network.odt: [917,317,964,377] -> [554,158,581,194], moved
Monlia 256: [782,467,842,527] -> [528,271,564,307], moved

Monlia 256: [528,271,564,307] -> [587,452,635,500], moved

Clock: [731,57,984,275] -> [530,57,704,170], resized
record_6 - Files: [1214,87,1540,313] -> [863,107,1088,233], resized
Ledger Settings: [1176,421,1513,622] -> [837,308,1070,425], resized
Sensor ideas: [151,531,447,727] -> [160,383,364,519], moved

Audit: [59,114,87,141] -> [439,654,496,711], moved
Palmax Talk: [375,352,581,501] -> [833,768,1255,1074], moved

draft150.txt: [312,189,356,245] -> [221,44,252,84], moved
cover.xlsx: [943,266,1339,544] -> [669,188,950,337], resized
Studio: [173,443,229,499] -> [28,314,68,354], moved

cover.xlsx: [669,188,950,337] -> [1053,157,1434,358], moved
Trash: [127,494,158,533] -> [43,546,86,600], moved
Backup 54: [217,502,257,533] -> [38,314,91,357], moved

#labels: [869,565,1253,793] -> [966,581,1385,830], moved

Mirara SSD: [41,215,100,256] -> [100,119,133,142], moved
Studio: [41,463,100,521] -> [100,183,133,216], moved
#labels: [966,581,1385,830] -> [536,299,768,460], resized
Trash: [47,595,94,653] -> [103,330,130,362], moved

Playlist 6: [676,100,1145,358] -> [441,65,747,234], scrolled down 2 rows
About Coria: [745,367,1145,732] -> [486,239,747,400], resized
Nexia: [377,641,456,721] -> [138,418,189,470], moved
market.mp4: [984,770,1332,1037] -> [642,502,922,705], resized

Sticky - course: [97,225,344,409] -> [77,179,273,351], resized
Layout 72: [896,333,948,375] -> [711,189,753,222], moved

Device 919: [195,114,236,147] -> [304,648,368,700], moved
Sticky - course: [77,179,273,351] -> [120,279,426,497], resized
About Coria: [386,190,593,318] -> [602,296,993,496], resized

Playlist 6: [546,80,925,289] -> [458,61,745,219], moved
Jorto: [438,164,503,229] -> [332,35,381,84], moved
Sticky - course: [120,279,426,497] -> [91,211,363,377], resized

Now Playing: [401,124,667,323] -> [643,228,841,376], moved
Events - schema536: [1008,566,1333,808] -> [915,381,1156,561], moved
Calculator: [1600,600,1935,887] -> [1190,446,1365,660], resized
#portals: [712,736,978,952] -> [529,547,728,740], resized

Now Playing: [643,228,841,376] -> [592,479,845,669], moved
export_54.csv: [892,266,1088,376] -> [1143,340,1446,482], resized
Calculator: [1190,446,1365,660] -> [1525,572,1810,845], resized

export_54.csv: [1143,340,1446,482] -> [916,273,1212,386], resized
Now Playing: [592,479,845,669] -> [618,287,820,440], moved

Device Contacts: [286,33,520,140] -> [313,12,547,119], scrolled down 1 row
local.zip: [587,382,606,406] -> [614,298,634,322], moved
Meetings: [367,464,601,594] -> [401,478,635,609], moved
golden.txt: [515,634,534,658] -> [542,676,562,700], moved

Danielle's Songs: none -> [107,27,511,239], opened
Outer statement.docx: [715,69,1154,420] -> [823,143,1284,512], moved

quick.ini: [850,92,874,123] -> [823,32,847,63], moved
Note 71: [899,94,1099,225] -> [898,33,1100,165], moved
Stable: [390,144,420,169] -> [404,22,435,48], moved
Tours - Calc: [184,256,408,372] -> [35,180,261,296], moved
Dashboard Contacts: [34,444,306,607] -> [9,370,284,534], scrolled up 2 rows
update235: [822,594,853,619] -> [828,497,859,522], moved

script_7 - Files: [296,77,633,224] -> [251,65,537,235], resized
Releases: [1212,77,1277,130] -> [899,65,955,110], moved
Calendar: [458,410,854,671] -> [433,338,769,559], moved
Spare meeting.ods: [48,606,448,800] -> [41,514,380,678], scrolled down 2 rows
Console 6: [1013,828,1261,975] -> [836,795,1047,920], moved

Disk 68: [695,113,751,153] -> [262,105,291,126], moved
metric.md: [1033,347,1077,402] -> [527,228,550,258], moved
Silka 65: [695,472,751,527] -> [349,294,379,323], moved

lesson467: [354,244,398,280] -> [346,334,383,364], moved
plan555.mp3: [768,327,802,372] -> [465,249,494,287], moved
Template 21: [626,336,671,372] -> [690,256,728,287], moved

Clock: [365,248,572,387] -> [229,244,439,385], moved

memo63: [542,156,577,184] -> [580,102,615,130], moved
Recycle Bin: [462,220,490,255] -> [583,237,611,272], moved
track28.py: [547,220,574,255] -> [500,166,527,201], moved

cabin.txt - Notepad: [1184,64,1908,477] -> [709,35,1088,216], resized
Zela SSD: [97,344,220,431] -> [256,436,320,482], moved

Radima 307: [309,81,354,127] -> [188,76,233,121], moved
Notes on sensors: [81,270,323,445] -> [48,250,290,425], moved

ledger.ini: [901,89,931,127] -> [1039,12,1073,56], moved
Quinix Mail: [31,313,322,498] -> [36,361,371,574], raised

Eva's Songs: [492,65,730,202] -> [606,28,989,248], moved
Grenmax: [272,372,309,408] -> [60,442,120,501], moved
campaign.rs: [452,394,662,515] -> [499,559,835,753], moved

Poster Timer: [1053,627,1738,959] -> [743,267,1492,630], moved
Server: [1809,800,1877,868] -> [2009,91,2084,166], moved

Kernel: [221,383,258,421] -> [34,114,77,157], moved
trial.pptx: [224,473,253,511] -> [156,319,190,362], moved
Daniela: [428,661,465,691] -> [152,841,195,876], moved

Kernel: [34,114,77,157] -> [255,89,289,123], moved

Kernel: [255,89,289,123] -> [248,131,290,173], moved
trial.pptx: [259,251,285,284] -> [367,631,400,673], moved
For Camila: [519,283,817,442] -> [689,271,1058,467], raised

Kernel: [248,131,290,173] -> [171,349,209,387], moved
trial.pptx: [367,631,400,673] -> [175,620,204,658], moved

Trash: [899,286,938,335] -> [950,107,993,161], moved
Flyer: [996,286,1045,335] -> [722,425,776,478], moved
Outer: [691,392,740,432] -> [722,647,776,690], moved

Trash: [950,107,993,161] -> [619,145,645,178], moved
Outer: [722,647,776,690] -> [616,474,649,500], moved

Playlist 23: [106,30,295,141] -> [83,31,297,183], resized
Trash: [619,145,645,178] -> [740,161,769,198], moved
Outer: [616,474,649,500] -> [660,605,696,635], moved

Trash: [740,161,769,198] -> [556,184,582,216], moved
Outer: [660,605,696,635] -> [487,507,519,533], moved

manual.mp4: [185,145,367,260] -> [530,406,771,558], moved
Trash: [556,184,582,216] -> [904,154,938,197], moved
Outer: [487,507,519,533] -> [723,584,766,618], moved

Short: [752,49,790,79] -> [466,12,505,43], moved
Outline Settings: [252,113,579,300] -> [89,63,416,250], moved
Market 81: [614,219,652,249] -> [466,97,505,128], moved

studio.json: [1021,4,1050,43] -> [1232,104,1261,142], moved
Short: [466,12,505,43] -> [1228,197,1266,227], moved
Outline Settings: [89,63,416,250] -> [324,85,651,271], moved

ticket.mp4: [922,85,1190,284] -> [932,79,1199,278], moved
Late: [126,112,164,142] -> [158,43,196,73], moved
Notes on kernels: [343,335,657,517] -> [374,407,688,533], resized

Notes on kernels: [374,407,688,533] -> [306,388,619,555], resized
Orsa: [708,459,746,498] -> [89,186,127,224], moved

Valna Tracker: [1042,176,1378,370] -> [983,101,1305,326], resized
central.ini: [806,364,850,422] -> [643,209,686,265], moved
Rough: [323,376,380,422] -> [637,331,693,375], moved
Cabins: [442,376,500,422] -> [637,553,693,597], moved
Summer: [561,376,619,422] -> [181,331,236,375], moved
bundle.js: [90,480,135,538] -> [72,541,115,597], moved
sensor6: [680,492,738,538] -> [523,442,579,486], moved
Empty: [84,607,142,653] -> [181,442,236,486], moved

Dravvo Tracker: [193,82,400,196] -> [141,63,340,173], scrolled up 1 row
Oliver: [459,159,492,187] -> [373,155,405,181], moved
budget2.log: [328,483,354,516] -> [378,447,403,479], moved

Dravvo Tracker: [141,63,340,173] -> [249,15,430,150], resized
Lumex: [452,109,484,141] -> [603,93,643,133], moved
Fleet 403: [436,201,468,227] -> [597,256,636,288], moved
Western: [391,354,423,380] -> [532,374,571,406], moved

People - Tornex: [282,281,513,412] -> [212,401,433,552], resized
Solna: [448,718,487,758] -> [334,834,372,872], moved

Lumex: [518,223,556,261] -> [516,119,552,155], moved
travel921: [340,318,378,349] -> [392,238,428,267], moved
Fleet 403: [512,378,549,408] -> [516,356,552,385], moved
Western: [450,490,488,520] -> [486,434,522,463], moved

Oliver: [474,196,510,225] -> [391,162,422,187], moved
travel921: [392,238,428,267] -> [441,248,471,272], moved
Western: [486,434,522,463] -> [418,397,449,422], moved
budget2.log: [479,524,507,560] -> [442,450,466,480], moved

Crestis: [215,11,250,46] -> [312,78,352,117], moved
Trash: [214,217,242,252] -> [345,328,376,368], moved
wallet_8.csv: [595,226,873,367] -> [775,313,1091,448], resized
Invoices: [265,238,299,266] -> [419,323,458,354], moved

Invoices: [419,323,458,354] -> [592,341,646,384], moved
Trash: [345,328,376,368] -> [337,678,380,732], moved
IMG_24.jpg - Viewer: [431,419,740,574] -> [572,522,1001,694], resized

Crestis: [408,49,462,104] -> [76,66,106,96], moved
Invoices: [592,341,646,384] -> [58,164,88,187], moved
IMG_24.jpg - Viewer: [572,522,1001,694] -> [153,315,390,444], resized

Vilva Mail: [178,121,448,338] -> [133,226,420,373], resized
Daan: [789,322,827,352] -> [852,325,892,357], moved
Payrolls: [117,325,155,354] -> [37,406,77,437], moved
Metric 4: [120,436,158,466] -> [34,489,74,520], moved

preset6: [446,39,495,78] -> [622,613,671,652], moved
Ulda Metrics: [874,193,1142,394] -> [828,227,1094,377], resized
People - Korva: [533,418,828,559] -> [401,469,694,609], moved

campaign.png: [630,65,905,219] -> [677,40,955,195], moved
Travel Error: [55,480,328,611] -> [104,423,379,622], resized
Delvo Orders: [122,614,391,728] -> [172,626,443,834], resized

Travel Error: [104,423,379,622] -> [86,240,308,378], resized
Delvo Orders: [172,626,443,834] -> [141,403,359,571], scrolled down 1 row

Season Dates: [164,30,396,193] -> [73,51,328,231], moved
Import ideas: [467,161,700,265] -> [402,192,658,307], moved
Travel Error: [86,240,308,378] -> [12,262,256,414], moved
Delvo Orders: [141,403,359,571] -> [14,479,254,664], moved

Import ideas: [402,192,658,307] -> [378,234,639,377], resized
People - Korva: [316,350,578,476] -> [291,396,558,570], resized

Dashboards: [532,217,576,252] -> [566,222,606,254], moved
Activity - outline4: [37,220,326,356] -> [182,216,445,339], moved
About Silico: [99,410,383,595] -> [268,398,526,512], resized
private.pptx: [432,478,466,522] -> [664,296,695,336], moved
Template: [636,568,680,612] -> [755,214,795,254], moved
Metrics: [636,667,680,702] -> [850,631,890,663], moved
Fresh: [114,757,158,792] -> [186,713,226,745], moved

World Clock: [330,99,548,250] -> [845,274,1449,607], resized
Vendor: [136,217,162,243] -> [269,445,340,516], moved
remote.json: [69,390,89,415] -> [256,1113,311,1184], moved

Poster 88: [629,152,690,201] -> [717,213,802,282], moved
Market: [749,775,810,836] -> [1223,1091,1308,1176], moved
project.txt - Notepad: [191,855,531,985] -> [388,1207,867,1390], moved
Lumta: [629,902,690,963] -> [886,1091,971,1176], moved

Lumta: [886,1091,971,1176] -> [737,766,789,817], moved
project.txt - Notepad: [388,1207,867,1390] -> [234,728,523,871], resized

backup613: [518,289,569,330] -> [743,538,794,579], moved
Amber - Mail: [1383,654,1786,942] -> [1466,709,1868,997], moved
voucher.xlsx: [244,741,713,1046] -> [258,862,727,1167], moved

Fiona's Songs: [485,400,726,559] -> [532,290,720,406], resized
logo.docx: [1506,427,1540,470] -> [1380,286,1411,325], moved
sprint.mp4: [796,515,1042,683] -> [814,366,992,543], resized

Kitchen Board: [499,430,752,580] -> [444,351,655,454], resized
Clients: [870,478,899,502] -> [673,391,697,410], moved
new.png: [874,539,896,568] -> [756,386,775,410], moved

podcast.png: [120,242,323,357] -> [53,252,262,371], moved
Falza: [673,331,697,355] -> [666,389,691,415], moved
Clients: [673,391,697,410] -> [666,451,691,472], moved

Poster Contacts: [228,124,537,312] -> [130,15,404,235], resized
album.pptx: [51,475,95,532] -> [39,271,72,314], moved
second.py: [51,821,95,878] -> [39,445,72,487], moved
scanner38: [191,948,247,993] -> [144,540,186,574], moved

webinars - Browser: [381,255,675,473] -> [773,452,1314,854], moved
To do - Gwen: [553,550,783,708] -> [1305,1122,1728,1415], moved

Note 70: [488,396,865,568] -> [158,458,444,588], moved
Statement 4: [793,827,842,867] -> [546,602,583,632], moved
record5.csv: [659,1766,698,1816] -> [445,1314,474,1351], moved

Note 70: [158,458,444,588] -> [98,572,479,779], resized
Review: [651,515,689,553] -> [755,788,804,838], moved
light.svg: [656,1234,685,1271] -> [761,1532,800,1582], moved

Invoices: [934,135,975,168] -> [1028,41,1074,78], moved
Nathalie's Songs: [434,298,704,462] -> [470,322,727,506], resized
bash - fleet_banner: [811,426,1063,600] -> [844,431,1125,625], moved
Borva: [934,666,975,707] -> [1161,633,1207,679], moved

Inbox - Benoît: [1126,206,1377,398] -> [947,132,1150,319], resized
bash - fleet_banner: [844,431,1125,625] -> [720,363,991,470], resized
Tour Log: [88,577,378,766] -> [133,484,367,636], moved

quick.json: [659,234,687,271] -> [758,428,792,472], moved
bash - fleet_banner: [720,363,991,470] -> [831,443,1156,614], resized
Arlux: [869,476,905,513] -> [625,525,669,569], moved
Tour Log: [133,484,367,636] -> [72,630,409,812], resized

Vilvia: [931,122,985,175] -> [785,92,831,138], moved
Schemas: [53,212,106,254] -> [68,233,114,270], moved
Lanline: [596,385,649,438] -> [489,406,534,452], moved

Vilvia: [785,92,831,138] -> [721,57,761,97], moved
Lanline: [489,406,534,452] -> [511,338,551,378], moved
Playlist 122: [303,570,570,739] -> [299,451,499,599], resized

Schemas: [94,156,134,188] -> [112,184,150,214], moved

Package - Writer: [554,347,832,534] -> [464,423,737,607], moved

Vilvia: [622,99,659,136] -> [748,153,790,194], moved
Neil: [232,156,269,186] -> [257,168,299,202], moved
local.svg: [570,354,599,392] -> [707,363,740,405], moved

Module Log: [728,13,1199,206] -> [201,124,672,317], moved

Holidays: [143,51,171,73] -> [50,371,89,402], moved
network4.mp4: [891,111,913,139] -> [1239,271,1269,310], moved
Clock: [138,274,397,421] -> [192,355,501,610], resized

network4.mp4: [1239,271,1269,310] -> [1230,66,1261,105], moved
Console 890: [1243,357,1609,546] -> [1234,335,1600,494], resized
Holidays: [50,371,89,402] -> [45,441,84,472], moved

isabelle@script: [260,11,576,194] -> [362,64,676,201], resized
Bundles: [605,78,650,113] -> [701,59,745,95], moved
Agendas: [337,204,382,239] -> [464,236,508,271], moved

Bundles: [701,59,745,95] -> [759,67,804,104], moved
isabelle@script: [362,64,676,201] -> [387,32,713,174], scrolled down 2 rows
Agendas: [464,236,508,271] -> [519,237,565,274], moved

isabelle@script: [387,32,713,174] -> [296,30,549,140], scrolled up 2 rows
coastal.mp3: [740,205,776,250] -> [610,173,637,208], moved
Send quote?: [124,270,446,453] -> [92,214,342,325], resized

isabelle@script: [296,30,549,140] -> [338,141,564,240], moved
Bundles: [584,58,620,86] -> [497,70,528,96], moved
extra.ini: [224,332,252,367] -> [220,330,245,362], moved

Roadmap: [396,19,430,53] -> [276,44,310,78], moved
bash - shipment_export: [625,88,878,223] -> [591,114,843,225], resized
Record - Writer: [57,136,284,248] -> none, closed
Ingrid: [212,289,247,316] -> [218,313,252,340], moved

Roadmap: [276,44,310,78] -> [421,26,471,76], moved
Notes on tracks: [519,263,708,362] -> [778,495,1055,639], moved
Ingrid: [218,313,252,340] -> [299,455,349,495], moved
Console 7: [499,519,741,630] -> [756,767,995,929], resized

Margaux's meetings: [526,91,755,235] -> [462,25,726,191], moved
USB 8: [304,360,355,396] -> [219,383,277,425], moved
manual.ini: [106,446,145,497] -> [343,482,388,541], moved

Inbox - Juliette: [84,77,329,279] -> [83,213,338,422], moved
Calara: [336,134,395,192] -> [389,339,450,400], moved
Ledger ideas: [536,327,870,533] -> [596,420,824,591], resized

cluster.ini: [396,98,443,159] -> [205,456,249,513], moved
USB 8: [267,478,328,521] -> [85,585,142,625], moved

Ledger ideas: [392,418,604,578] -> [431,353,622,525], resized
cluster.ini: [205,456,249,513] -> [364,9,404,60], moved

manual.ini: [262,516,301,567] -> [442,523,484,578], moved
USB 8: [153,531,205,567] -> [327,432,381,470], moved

**PROBLEM DESCRIPTION**
Taking the entries above, write out exactly each line from the one holding "logo.docx: [1506,427,1540,470] ->" to the one holding "Tour Log: [88,577,378,766]", both included, and stop there.

**SOLVED PROBLEM**
logo.docx: [1506,427,1540,470] -> [1380,286,1411,325], moved
sprint.mp4: [796,515,1042,683] -> [814,366,992,543], resized

Kitchen Board: [499,430,752,580] -> [444,351,655,454], resized
Clients: [870,478,899,502] -> [673,391,697,410], moved
new.png: [874,539,896,568] -> [756,386,775,410], moved

podcast.png: [120,242,323,357] -> [53,252,262,371], moved
Falza: [673,331,697,355] -> [666,389,691,415], moved
Clients: [673,391,697,410] -> [666,451,691,472], moved

Poster Contacts: [228,124,537,312] -> [130,15,404,235], resized
album.pptx: [51,475,95,532] -> [39,271,72,314], moved
second.py: [51,821,95,878] -> [39,445,72,487], moved
scanner38: [191,948,247,993] -> [144,540,186,574], moved

webinars - Browser: [381,255,675,473] -> [773,452,1314,854], moved
To do - Gwen: [553,550,783,708] -> [1305,1122,1728,1415], moved

Note 70: [488,396,865,568] -> [158,458,444,588], moved
Statement 4: [793,827,842,867] -> [546,602,583,632], moved
record5.csv: [659,1766,698,1816] -> [445,1314,474,1351], moved

Note 70: [158,458,444,588] -> [98,572,479,779], resized
Review: [651,515,689,553] -> [755,788,804,838], moved
light.svg: [656,1234,685,1271] -> [761,1532,800,1582], moved

Invoices: [934,135,975,168] -> [1028,41,1074,78], moved
Nathalie's Songs: [434,298,704,462] -> [470,322,727,506], resized
bash - fleet_banner: [811,426,1063,600] -> [844,431,1125,625], moved
Borva: [934,666,975,707] -> [1161,633,1207,679], moved

Inbox - Benoît: [1126,206,1377,398] -> [947,132,1150,319], resized
bash - fleet_banner: [844,431,1125,625] -> [720,363,991,470], resized
Tour Log: [88,577,378,766] -> [133,484,367,636], moved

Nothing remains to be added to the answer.